PROBLEM: Every record here must be set down once more, precisely as it reads.

DATASET EXTRACT:
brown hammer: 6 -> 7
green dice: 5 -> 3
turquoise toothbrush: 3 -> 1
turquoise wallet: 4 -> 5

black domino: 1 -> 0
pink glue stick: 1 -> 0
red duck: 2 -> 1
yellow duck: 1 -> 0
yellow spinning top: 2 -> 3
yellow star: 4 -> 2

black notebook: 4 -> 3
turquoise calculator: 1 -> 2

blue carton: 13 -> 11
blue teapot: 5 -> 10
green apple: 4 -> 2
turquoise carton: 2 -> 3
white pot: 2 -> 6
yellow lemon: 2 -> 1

EXERCISE RESPONSE:
brown hammer: 6 -> 7
green dice: 5 -> 3
turquoise toothbrush: 3 -> 1
turquoise wallet: 4 -> 5

black domino: 1 -> 0
pink glue stick: 1 -> 0
red duck: 2 -> 1
yellow duck: 1 -> 0
yellow spinning top: 2 -> 3
yellow star: 4 -> 2

black notebook: 4 -> 3
turquoise calculator: 1 -> 2

blue carton: 13 -> 11
blue teapot: 5 -> 10
green apple: 4 -> 2
turquoise carton: 2 -> 3
white pot: 2 -> 6
yellow lemon: 2 -> 1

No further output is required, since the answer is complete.